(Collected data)
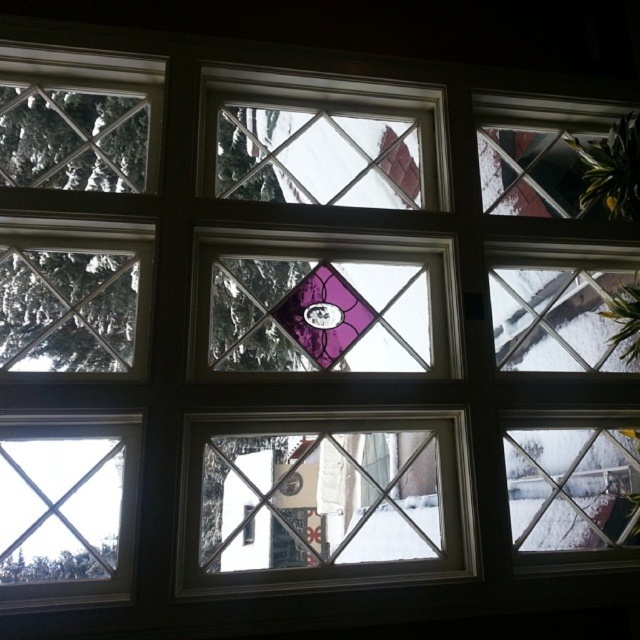
Question: Does clear glass window frame at center have a greater width compared to clear glass window at lower left?

Choices:
 (A) yes
 (B) no

Answer: (A)

Question: Can you confirm if clear glass window frame at center is thinner than clear glass window at lower left?

Choices:
 (A) no
 (B) yes

Answer: (A)

Question: Which point appears farthest from the camera in this image?

Choices:
 (A) (22, 524)
 (B) (324, 481)

Answer: (B)

Question: Can you confirm if clear glass window frame at center is bigger than clear glass window at lower left?

Choices:
 (A) yes
 (B) no

Answer: (A)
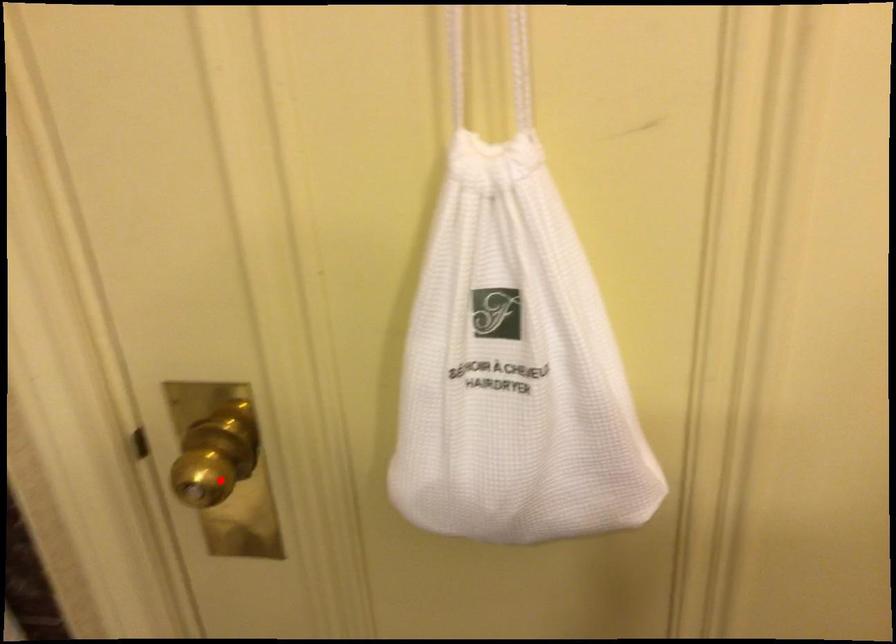
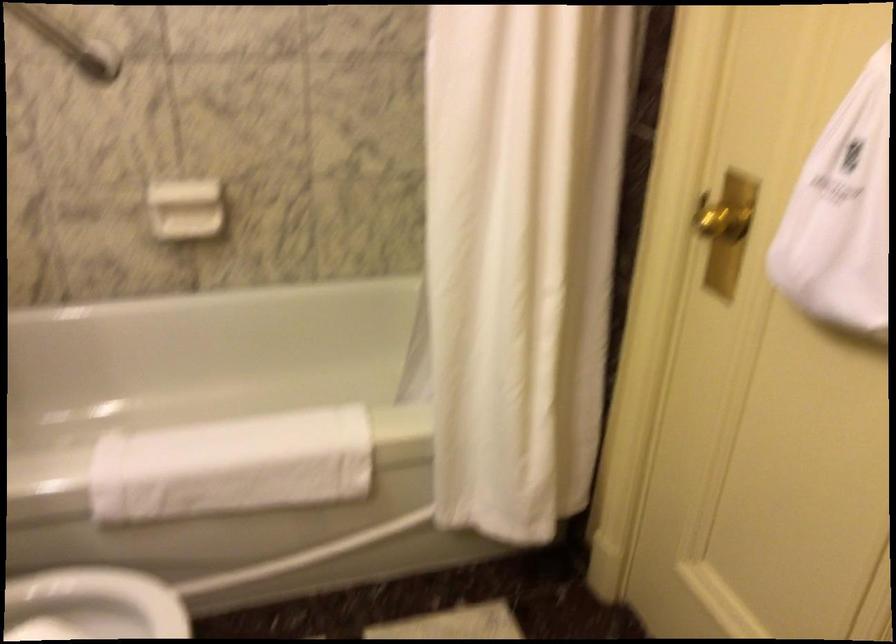
The point at the highlighted location is marked in the first image. Where is the corresponding point in the second image?

(722, 222)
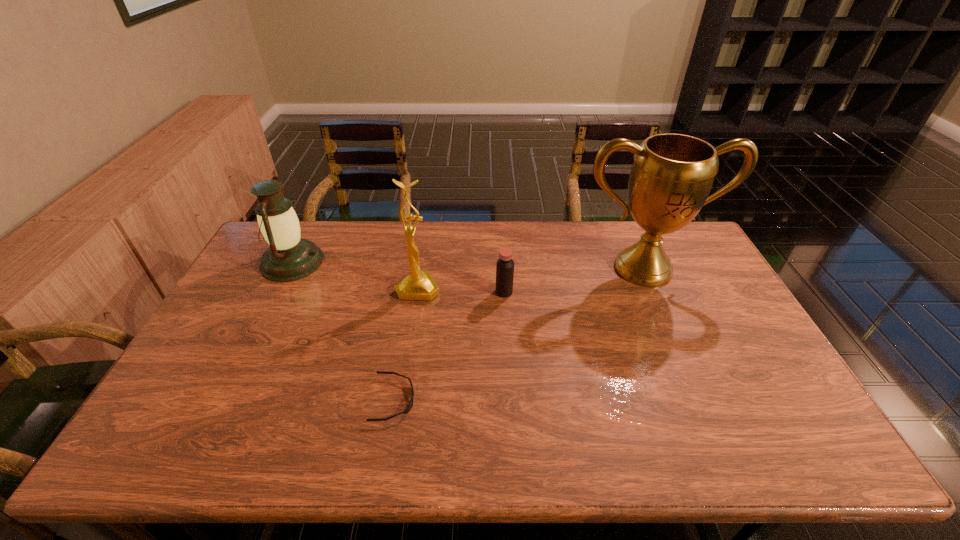
Locate an element on the screen. The image size is (960, 540). trophy cup is located at coordinates (672, 174).

The width and height of the screenshot is (960, 540). In order to click on the tallest object in this screenshot , I will do `click(672, 174)`.

Identify the location of the second tallest object. (419, 285).

This screenshot has width=960, height=540. Find the location of `the third shortest object`. the third shortest object is located at coordinates (289, 257).

Image resolution: width=960 pixels, height=540 pixels. In order to click on the leftmost object in this screenshot , I will do `click(289, 257)`.

You are a GUI agent. You are given a task and a screenshot of the screen. Output one action in this format:
    pyautogui.click(x=<x>, y=<y>)
    Task: Click on the second shortest object
    
    Given the screenshot: What is the action you would take?
    pyautogui.click(x=505, y=265)

This screenshot has height=540, width=960. I want to click on the fourth object from left to right, so click(x=505, y=265).

Find the location of a particular element. This screenshot has height=540, width=960. the nearest object is located at coordinates (408, 408).

The image size is (960, 540). I want to click on sunglasses, so click(408, 408).

This screenshot has width=960, height=540. I want to click on free space located 0.070m on the surface of the rightmost object with symbols, so click(x=660, y=307).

* [Problem to work on]
Repeat word for word the lines starting at the beginning of the items and ending with the line that contains "Question: Which point", including both ends. Leave the pictures out of your answer.

* [Answer box]
Question: Does clear glass window frame at center have a greater width compared to clear glass window at lower left?

Choices:
 (A) yes
 (B) no

Answer: (A)

Question: Can you confirm if clear glass window frame at center is thinner than clear glass window at lower left?

Choices:
 (A) no
 (B) yes

Answer: (A)

Question: Which point appears farthest from the camera in this image?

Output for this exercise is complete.